Your answer must be an exact copy of the records below, with every picture left out.

%%

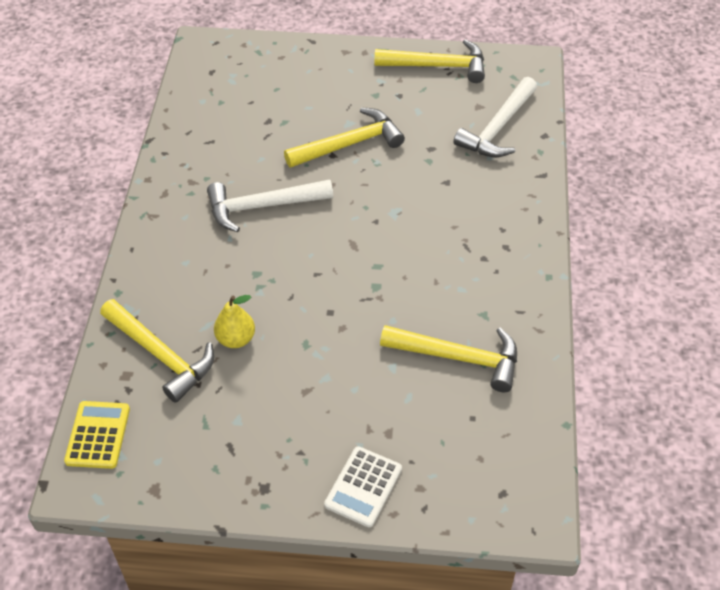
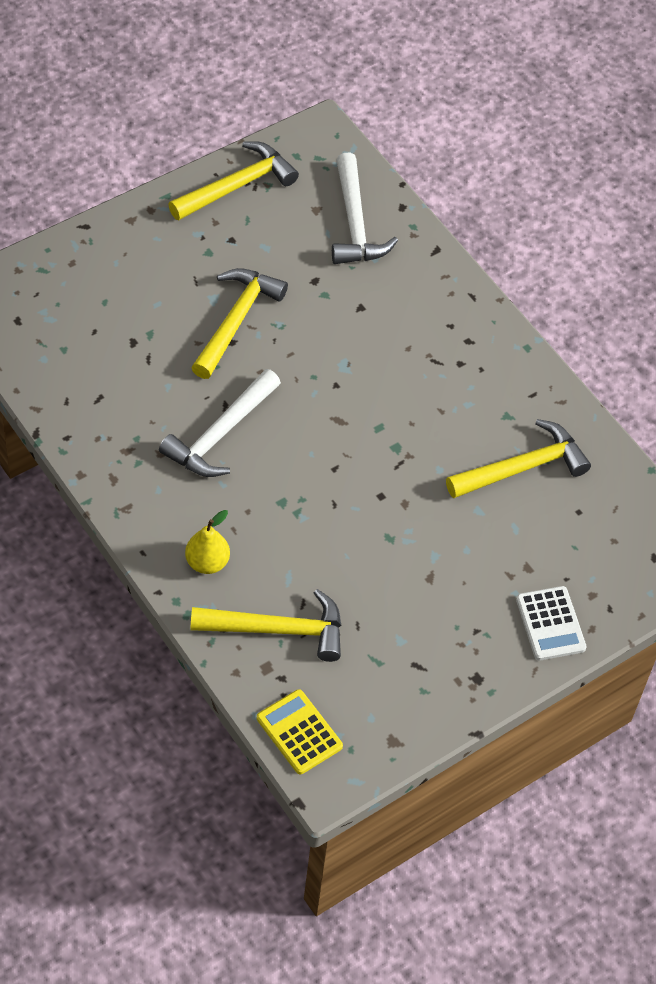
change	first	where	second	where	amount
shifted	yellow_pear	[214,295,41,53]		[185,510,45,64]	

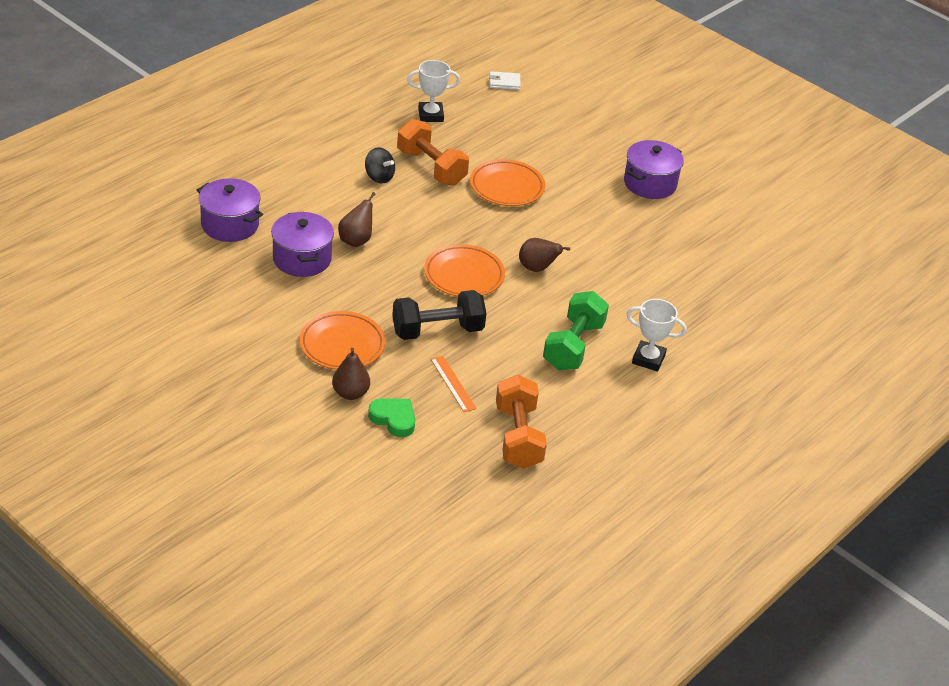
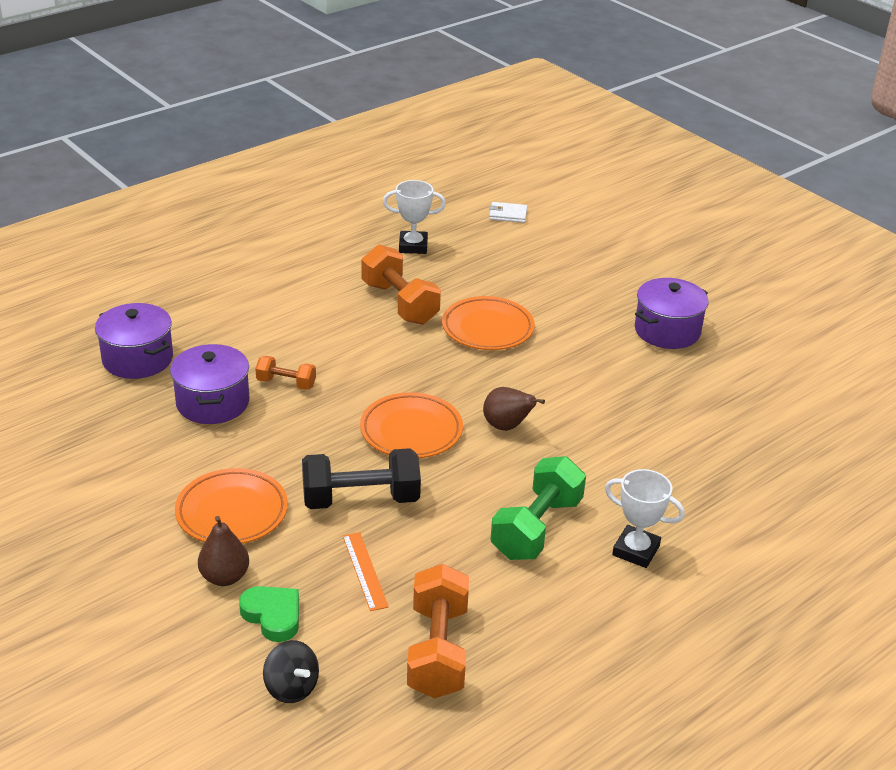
change	first	where	second	where	amount
swapped	brown_pear	[338,192,37,55]	orange_dumbbell	[255,356,61,34]	
shifted	black_spinning_top	[365,147,30,37]		[263,640,56,63]	

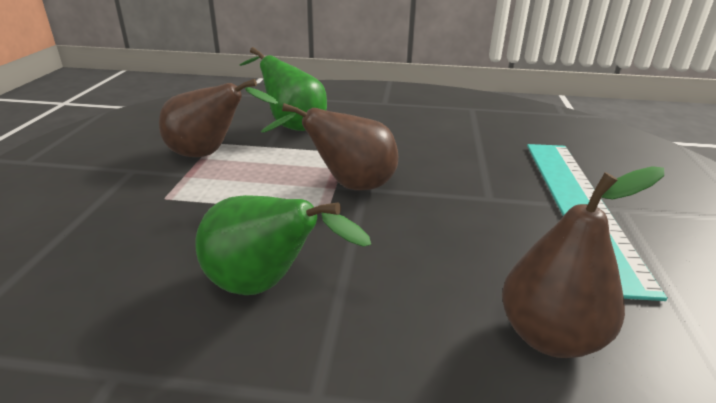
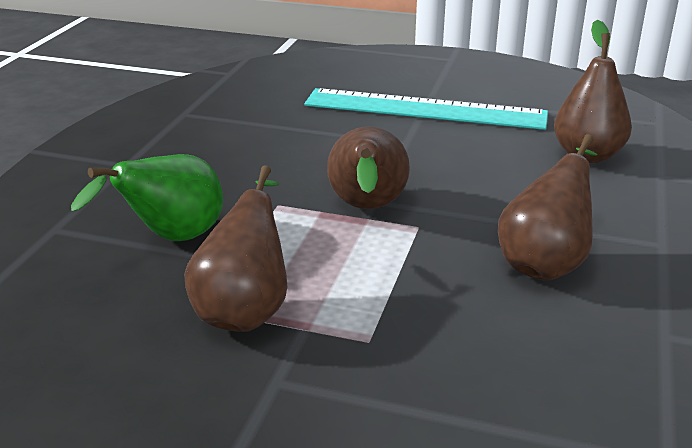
change	first	where	second	where	amount
repainted	green_pear	[196,195,175,100]	brown_pear	[498,134,99,147]	

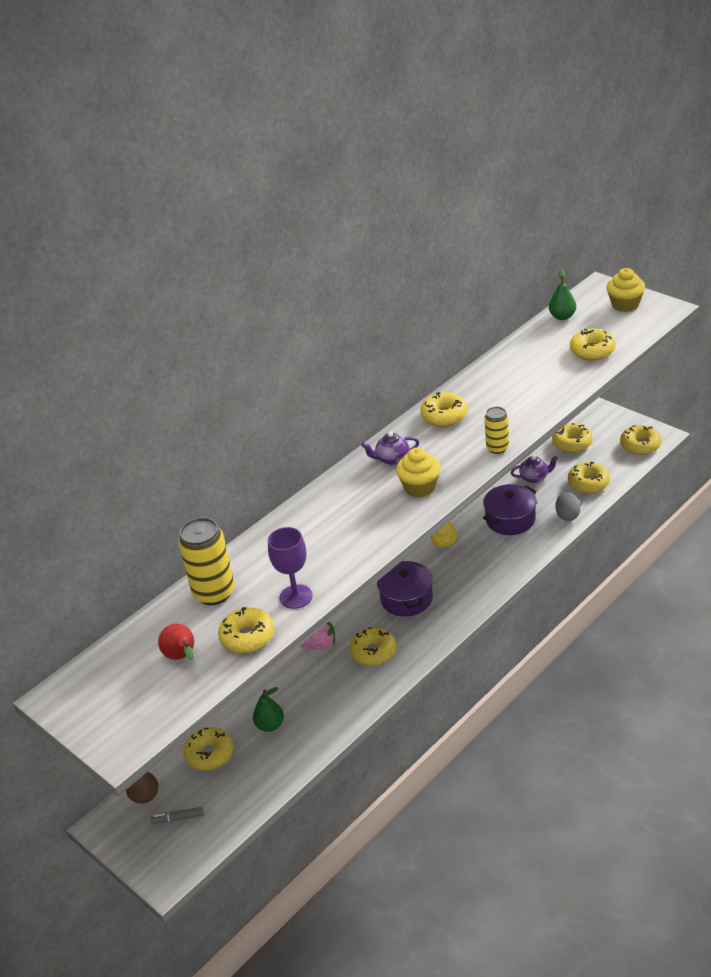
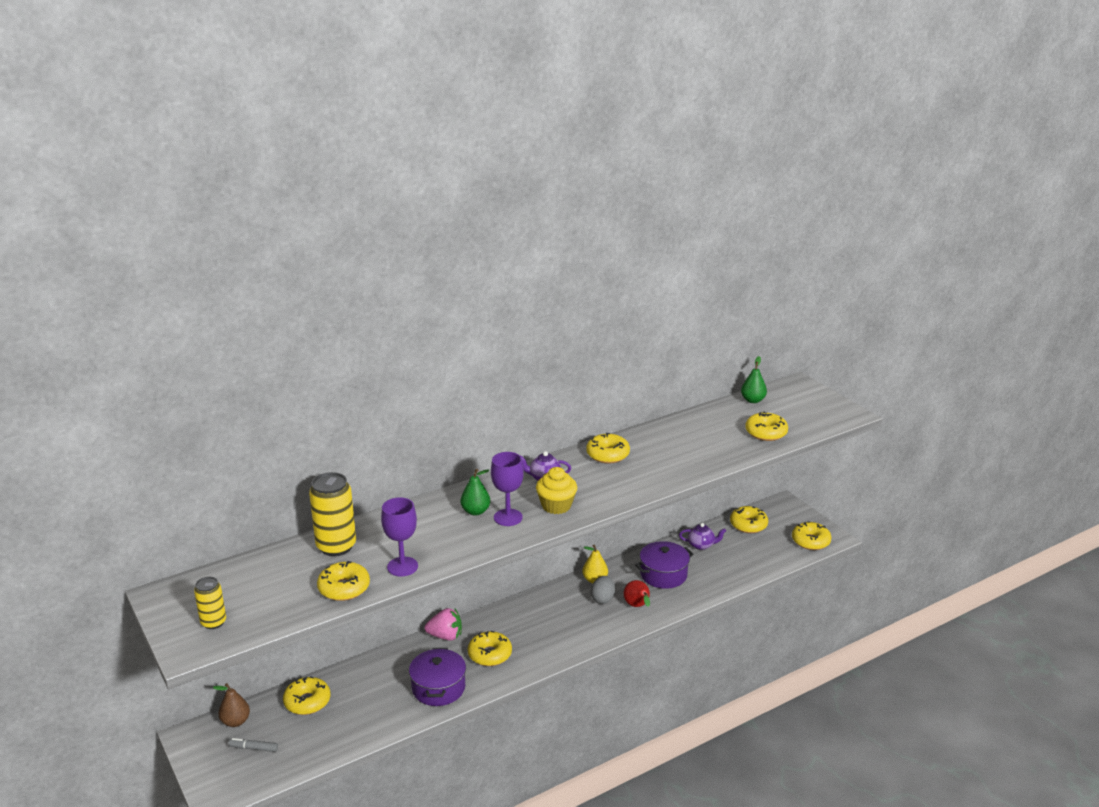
change	first	where	second	where	amount
shifted	red_pear	[158,624,36,36]		[624,580,26,27]	
shifted	green_pear	[253,687,31,45]		[461,469,29,47]	
shifted	purple_pot	[377,560,56,57]		[409,648,57,58]	
shifted	yellow_can	[484,407,25,47]		[194,577,32,52]	
shifted	grey_egg	[555,492,26,29]		[591,576,24,28]	
gone	yellow_donut	[568,461,42,33]			
gone	yellow_cupcake	[606,268,39,44]			
new			purple_goblet	[491,452,33,74]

%%

◆ Answer space
change	first	where	second	where	amount
shifted	yellow_pear	[214,295,41,53]		[185,510,45,64]	

change	first	where	second	where	amount
swapped	brown_pear	[338,192,37,55]	orange_dumbbell	[255,356,61,34]	
shifted	black_spinning_top	[365,147,30,37]		[263,640,56,63]	

change	first	where	second	where	amount
repainted	green_pear	[196,195,175,100]	brown_pear	[498,134,99,147]	

change	first	where	second	where	amount
shifted	red_pear	[158,624,36,36]		[624,580,26,27]	
shifted	green_pear	[253,687,31,45]		[461,469,29,47]	
shifted	purple_pot	[377,560,56,57]		[409,648,57,58]	
shifted	yellow_can	[484,407,25,47]		[194,577,32,52]	
shifted	grey_egg	[555,492,26,29]		[591,576,24,28]	
gone	yellow_donut	[568,461,42,33]			
gone	yellow_cupcake	[606,268,39,44]			
new			purple_goblet	[491,452,33,74]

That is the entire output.